What is expected: Write out only the lines running from the one that contains "C1: 4.7uF (+3V3, 0V)" to the end of the material, both ends included.

Records for the exercise:
^^^^
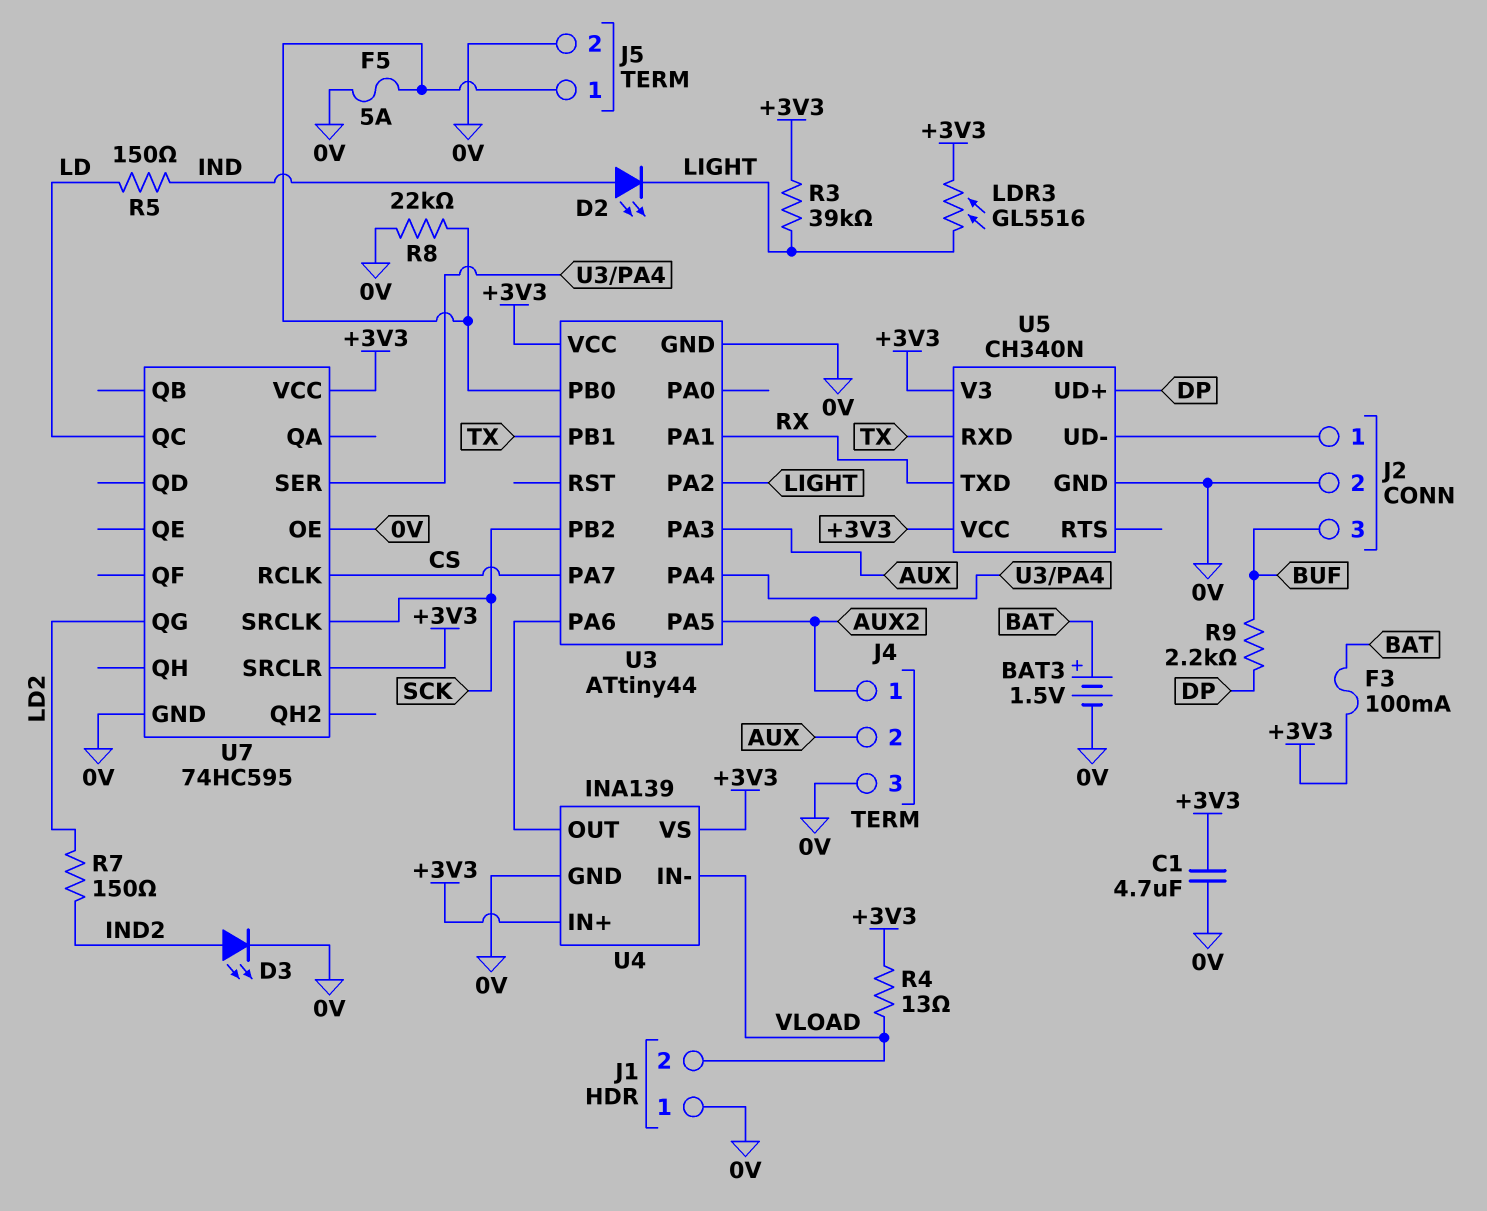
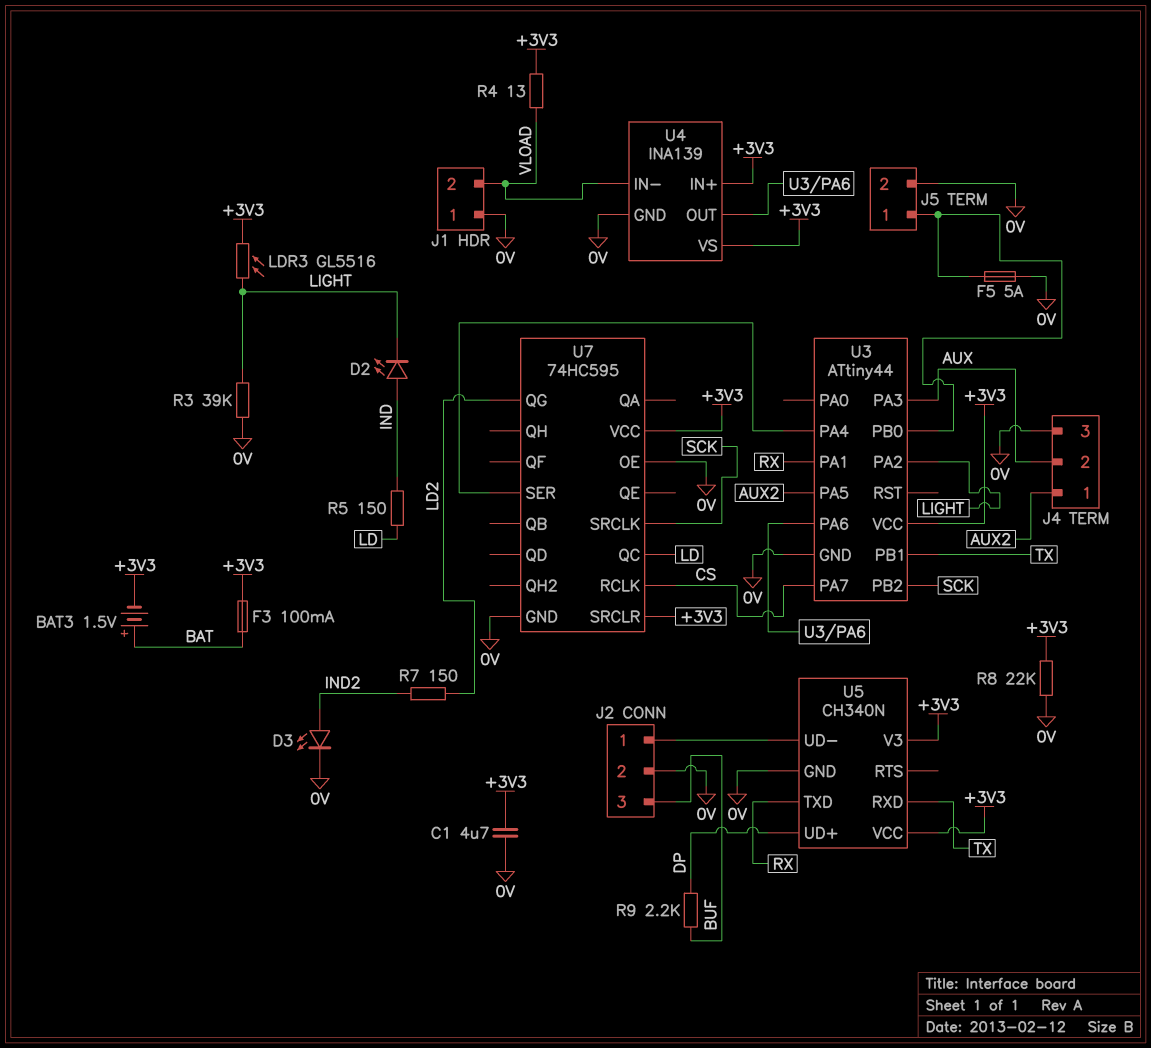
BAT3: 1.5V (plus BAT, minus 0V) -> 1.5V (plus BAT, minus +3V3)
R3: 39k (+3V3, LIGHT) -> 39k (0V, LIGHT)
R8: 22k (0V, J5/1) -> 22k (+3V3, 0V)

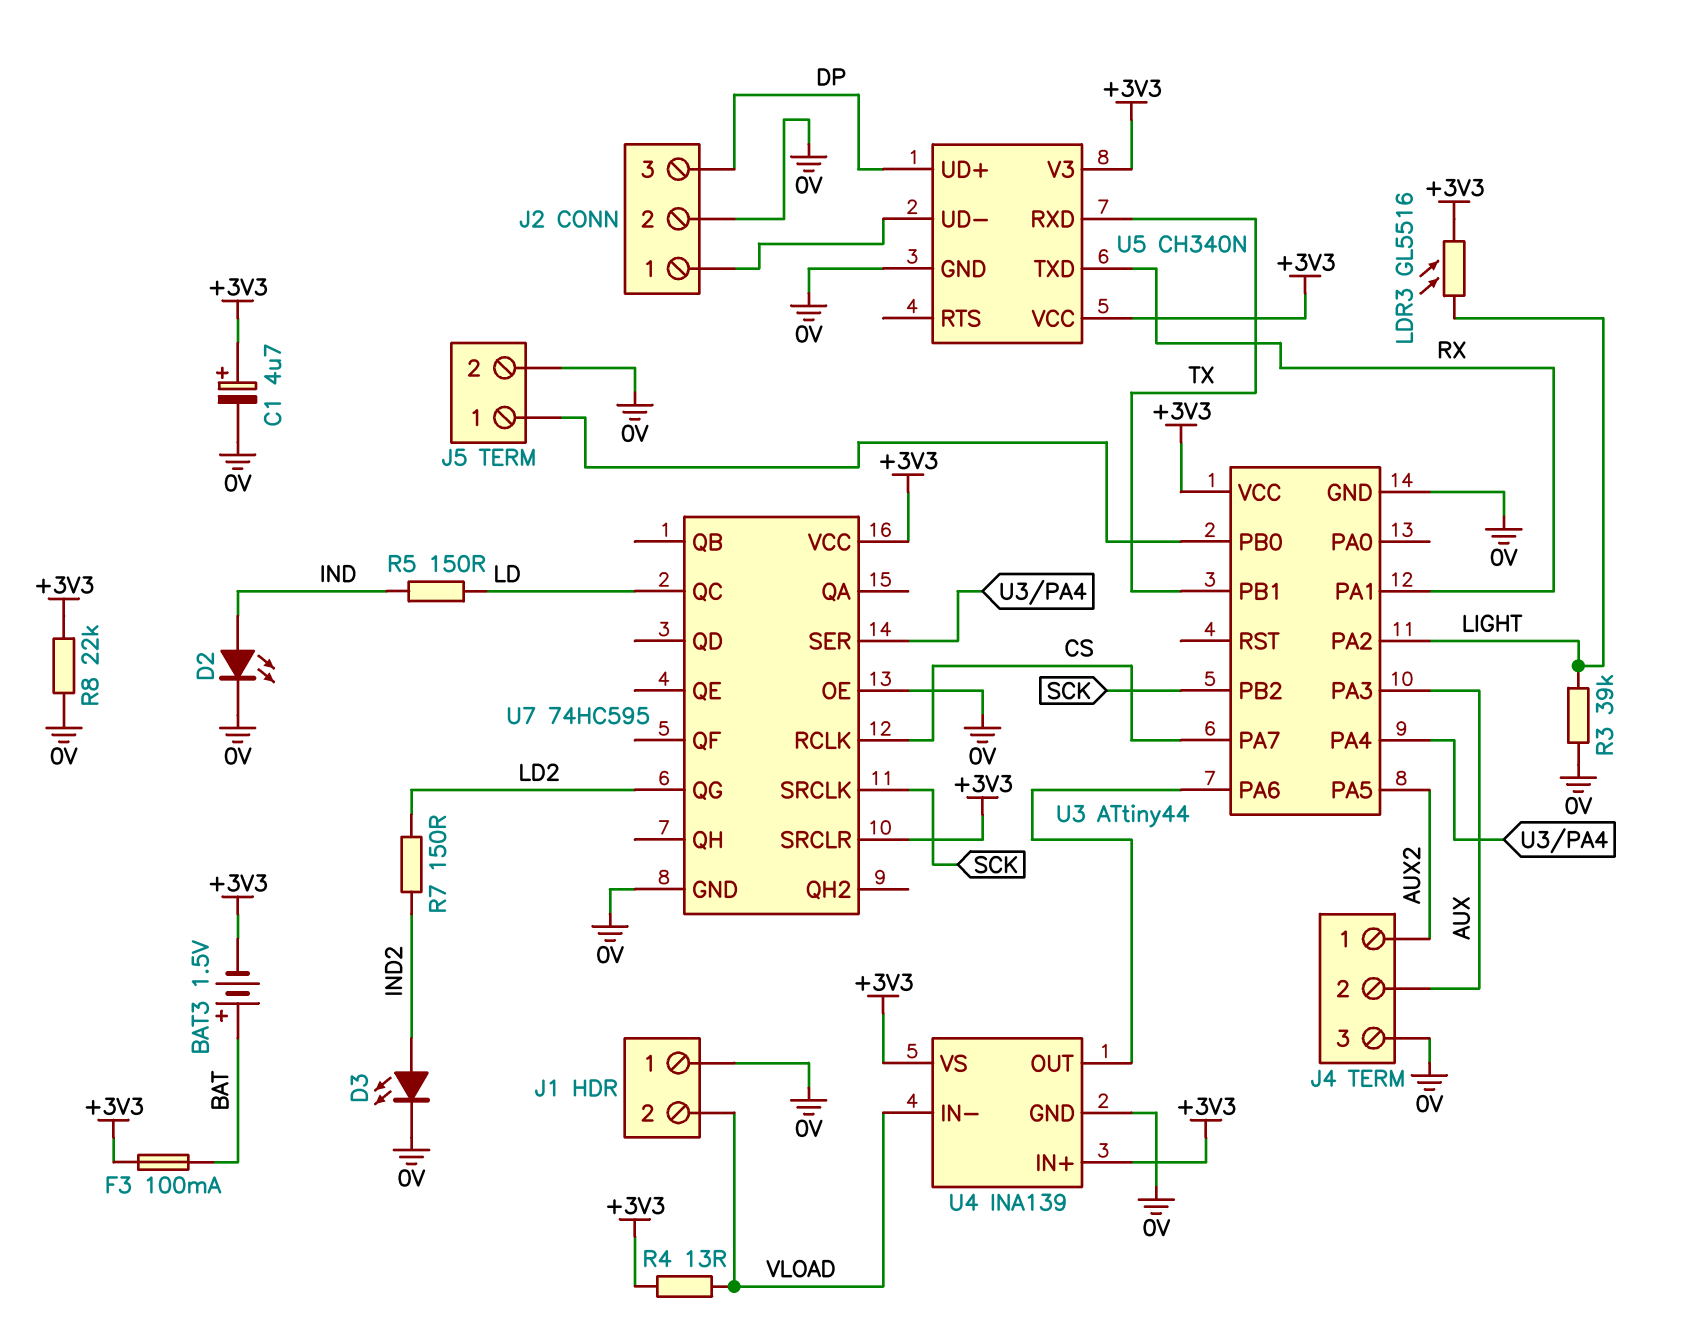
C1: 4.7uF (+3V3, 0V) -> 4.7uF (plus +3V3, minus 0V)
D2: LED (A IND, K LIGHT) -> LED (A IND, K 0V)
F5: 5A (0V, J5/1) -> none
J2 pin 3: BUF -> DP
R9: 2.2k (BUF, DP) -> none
^^^^
Response area:
C1: 4.7uF (+3V3, 0V) -> 4.7uF (plus +3V3, minus 0V)
D2: LED (A IND, K LIGHT) -> LED (A IND, K 0V)
F5: 5A (0V, J5/1) -> none
J2 pin 3: BUF -> DP
R9: 2.2k (BUF, DP) -> none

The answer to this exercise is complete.